Top of Source material

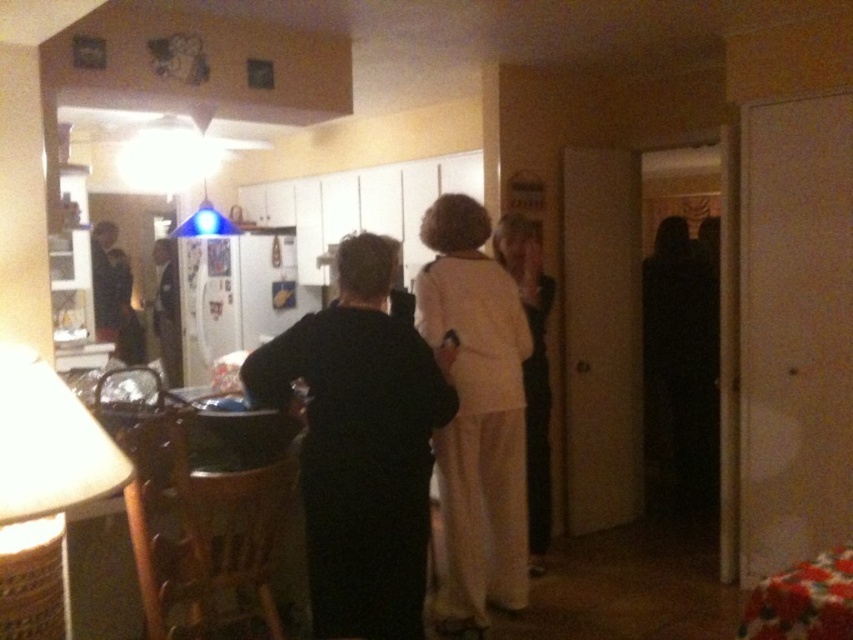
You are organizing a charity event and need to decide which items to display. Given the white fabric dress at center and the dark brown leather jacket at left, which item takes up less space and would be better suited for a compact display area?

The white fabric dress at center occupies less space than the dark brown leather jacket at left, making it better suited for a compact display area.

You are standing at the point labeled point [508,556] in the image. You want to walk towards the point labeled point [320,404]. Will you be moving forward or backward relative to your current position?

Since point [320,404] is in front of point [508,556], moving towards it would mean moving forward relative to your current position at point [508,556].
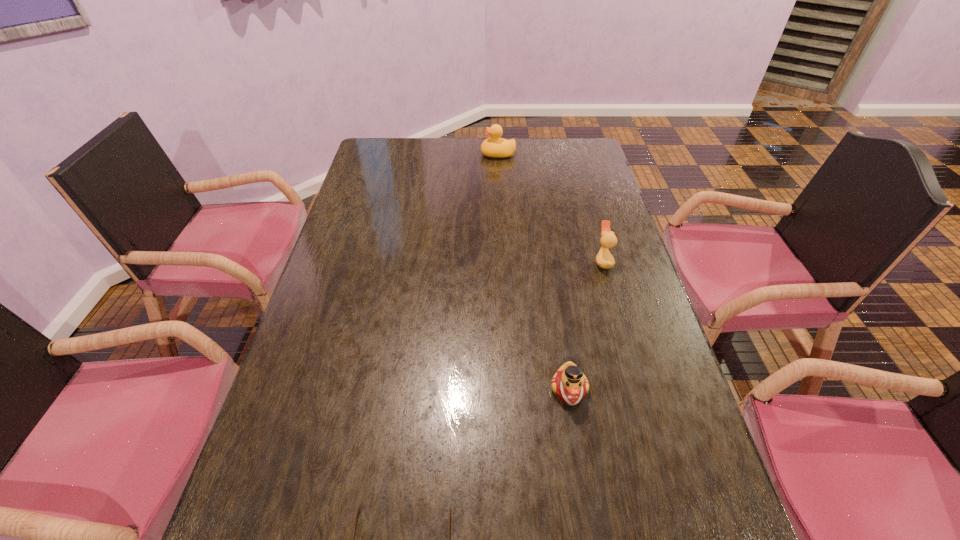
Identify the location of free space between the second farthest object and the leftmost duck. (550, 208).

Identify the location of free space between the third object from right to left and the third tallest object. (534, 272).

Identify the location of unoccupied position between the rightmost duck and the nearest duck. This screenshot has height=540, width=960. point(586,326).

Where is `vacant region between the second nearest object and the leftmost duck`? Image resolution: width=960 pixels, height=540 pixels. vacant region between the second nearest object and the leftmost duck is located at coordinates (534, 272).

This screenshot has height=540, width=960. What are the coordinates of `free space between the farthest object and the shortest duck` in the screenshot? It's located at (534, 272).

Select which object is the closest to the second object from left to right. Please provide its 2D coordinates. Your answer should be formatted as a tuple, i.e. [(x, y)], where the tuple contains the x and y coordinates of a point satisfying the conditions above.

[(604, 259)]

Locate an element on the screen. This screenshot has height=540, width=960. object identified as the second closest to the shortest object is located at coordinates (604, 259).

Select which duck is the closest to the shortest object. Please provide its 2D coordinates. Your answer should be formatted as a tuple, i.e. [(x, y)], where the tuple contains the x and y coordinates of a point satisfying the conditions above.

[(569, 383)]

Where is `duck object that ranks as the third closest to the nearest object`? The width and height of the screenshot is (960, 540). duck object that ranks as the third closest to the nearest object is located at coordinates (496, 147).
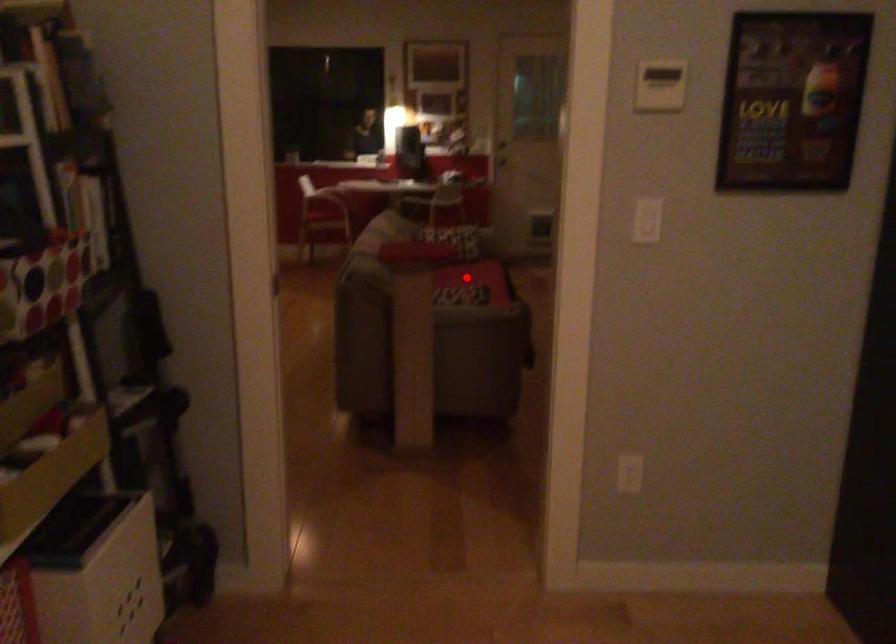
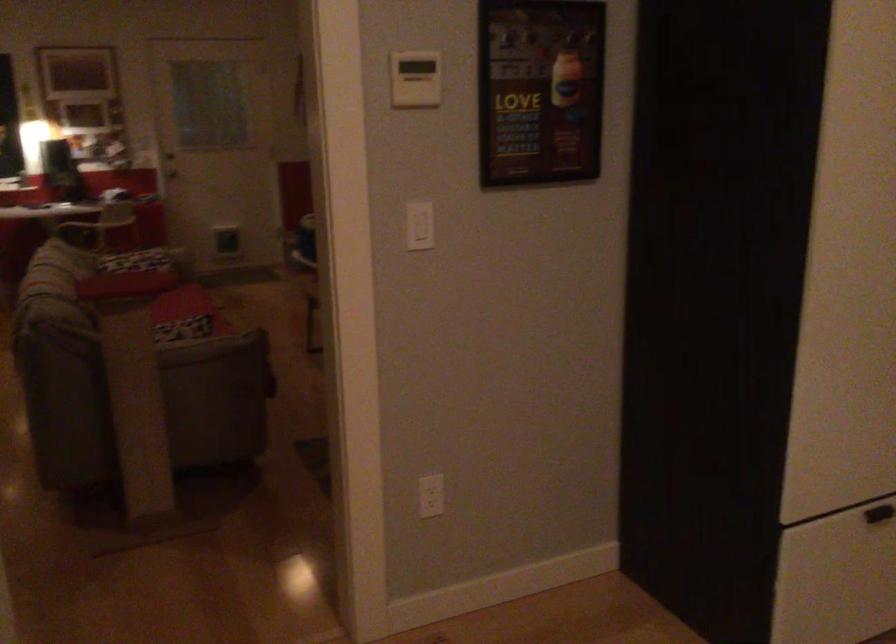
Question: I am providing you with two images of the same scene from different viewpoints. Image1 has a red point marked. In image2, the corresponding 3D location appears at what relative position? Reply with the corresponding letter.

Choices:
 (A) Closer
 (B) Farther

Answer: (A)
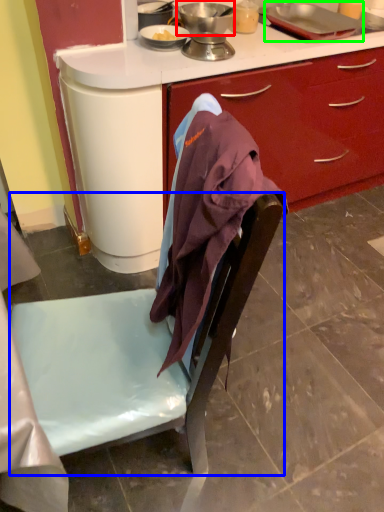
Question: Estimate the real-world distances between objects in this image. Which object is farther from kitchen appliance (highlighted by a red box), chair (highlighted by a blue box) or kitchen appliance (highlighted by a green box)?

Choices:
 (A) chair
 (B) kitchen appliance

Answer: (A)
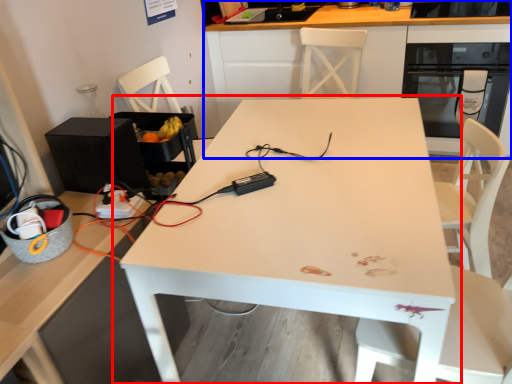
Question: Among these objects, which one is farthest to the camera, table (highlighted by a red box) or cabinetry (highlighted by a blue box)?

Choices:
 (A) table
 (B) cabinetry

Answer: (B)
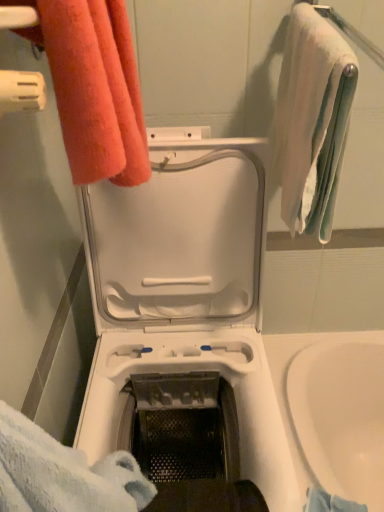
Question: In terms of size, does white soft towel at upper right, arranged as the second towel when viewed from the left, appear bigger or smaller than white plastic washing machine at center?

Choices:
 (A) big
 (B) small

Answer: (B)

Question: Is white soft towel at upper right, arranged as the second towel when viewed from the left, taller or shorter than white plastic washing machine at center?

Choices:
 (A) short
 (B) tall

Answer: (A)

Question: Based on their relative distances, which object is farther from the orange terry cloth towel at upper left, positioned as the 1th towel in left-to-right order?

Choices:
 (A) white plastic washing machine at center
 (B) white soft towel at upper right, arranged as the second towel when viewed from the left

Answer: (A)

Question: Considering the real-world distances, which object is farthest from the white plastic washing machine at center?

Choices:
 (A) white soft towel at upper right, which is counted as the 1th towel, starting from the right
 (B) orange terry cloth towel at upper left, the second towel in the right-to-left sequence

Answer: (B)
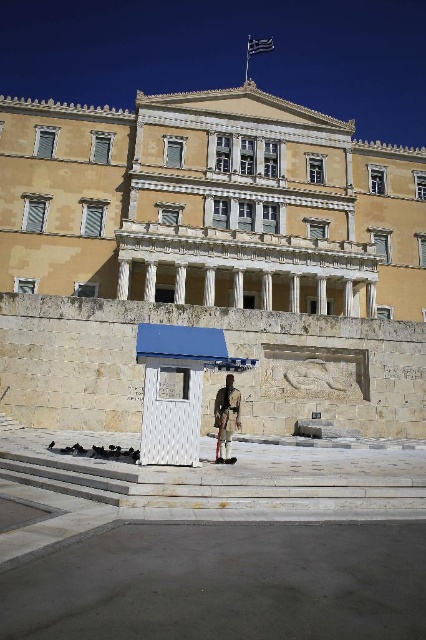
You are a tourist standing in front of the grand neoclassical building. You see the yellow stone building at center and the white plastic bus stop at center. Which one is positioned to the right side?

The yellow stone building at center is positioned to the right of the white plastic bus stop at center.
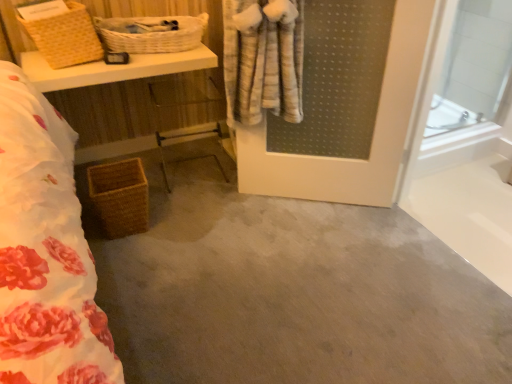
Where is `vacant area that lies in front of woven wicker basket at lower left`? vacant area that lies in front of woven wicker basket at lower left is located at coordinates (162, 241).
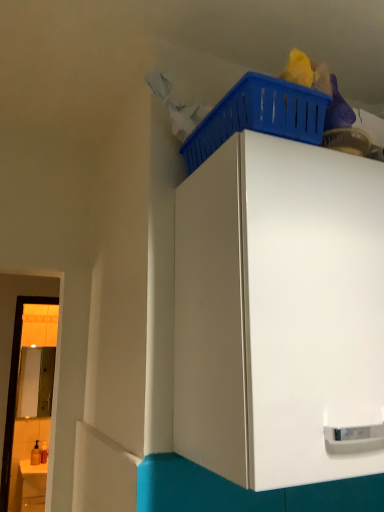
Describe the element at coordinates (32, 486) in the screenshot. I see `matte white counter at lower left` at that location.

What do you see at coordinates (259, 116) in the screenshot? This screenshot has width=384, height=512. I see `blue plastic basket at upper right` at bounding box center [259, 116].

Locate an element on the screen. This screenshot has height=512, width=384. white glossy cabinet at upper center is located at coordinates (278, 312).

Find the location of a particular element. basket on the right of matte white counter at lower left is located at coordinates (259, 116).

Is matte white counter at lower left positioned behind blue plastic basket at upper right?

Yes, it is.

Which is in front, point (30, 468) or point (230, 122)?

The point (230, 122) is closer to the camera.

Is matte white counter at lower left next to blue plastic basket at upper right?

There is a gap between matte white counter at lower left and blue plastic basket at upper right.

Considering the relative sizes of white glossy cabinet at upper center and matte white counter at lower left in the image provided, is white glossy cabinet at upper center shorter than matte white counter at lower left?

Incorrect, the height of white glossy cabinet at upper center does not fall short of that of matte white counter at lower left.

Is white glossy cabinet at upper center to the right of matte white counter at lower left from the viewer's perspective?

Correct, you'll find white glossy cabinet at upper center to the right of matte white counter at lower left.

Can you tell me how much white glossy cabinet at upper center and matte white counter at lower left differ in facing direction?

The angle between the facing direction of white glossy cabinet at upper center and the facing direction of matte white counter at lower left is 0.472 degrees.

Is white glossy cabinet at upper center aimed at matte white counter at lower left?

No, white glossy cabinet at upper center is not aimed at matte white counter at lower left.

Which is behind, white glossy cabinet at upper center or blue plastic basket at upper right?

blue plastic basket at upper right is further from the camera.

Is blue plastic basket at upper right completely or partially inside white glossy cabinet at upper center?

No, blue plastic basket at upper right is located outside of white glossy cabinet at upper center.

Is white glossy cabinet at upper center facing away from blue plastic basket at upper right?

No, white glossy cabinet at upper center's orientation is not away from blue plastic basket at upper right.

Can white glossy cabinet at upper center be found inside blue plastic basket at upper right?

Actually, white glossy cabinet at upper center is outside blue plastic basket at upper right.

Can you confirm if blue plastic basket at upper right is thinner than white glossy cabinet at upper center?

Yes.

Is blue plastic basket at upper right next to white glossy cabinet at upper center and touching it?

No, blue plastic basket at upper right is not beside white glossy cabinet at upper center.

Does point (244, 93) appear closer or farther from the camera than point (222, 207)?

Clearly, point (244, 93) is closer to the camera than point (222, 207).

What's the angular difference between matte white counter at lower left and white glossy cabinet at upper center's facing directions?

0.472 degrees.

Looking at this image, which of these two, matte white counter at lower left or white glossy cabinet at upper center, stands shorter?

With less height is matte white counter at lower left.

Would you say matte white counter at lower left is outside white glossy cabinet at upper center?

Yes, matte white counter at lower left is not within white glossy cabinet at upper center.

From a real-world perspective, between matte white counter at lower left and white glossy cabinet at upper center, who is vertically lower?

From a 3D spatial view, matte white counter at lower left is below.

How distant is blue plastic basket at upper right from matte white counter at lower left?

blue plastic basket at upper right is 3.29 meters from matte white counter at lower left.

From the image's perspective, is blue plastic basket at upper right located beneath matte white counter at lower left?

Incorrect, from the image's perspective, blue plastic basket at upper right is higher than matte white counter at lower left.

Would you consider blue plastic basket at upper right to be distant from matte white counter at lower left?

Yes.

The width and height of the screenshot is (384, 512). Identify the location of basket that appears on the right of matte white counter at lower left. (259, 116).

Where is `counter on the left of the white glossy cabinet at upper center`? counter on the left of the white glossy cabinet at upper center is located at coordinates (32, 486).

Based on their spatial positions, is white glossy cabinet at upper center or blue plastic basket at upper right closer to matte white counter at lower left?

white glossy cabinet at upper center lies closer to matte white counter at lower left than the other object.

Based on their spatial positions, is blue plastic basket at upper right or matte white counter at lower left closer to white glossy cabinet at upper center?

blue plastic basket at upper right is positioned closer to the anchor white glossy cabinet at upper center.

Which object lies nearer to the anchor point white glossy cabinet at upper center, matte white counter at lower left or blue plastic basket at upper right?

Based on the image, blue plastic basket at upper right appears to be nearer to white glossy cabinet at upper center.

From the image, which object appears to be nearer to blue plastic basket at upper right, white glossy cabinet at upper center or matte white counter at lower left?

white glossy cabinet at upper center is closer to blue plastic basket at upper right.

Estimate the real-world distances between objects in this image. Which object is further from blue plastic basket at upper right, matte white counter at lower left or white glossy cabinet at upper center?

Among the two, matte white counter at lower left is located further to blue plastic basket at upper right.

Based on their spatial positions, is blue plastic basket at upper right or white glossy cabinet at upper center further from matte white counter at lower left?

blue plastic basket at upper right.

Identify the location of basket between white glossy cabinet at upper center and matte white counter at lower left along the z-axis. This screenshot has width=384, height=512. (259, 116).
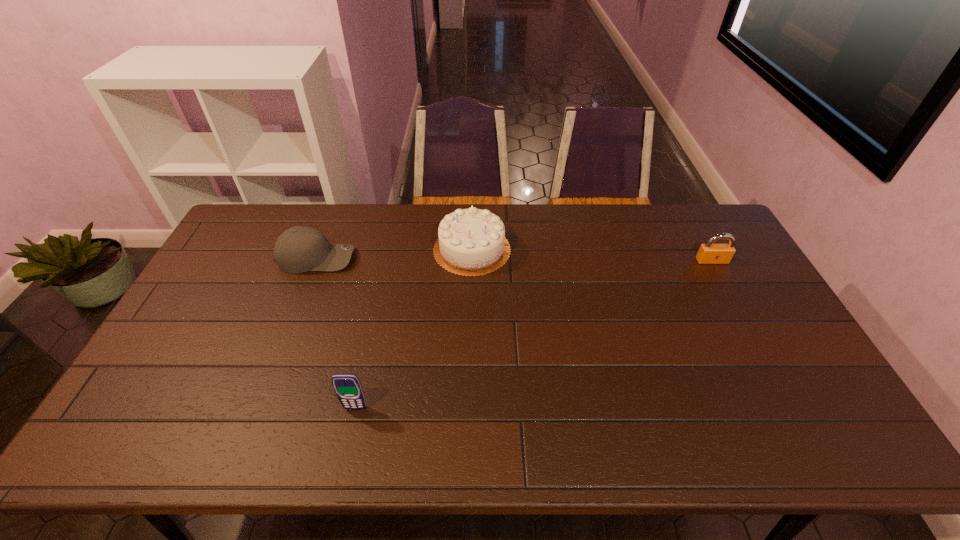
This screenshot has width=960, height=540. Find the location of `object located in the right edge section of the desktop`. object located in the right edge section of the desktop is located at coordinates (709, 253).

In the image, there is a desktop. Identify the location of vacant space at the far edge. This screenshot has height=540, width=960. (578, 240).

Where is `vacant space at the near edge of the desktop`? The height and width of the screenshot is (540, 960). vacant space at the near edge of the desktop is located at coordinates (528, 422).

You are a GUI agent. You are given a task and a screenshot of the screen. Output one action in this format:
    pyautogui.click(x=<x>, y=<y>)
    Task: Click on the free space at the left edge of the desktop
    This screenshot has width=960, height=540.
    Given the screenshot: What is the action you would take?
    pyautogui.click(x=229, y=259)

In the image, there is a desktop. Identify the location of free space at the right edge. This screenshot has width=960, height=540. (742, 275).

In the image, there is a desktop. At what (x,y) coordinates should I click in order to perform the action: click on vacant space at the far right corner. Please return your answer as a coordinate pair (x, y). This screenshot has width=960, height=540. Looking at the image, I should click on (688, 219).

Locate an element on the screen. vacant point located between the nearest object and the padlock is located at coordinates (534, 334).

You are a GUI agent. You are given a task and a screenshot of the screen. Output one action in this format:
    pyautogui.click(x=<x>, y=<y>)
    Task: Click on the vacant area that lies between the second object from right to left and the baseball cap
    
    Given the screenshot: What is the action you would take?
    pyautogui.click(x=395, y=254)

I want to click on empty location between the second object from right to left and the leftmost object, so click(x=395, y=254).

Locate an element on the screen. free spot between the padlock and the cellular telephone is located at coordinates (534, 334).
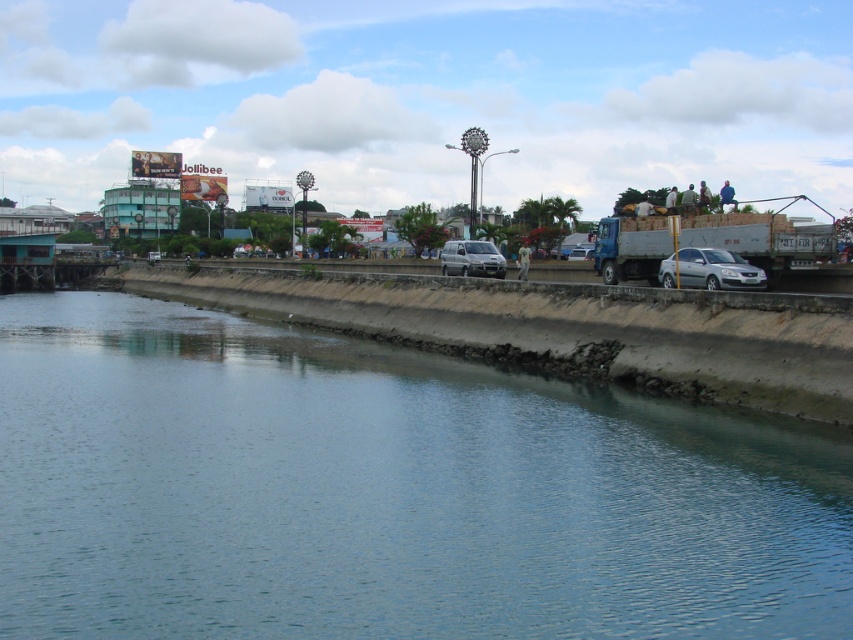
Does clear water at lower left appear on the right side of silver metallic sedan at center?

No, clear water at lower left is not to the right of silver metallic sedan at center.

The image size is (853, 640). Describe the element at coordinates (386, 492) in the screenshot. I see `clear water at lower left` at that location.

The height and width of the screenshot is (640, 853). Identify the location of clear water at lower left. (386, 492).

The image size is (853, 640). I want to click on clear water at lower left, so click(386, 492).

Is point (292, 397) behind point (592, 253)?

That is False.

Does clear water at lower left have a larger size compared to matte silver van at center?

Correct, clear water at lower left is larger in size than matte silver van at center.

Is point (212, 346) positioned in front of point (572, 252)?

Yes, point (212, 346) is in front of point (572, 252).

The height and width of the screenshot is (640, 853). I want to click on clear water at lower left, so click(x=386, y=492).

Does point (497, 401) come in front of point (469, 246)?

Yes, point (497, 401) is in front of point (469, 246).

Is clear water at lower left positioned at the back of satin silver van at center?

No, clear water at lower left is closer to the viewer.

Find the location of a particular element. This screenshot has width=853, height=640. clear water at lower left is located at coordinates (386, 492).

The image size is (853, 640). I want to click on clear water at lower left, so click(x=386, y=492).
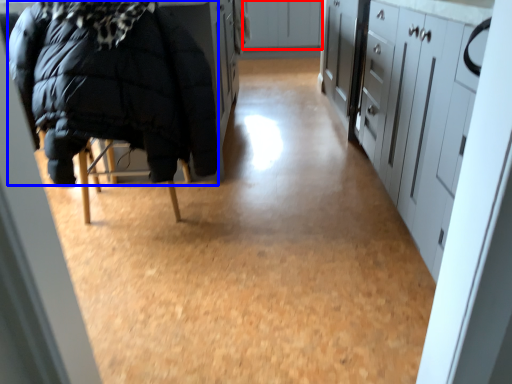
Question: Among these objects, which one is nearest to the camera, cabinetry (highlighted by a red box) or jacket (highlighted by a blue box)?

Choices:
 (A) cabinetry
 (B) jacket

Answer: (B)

Bottom of Source material

Rewrite the listing's lines between the lines holding "Among the two, matte" and "Locate an element on the screen. vacant", inclusive, substituting "table" for every "desktop" and changing nothing else. Leave the pictures out of your answer.

Among the two, matte white counter at lower left is located further to blue plastic basket at upper right.

Based on their spatial positions, is blue plastic basket at upper right or white glossy cabinet at upper center further from matte white counter at lower left?

blue plastic basket at upper right.

Identify the location of basket between white glossy cabinet at upper center and matte white counter at lower left along the z-axis. This screenshot has width=384, height=512. (259, 116).
This screenshot has width=960, height=540. Find the location of `object located in the right edge section of the table`. object located in the right edge section of the table is located at coordinates (709, 253).

In the image, there is a table. Identify the location of vacant space at the far edge. This screenshot has height=540, width=960. (578, 240).

Where is `vacant space at the near edge of the table`? The height and width of the screenshot is (540, 960). vacant space at the near edge of the table is located at coordinates (528, 422).

You are a GUI agent. You are given a task and a screenshot of the screen. Output one action in this format:
    pyautogui.click(x=<x>, y=<y>)
    Task: Click on the free space at the left edge of the table
    This screenshot has width=960, height=540.
    Given the screenshot: What is the action you would take?
    pyautogui.click(x=229, y=259)

In the image, there is a table. Identify the location of free space at the right edge. This screenshot has width=960, height=540. (742, 275).

In the image, there is a table. At what (x,y) coordinates should I click in order to perform the action: click on vacant space at the far right corner. Please return your answer as a coordinate pair (x, y). This screenshot has width=960, height=540. Looking at the image, I should click on (688, 219).

Locate an element on the screen. vacant point located between the nearest object and the padlock is located at coordinates (534, 334).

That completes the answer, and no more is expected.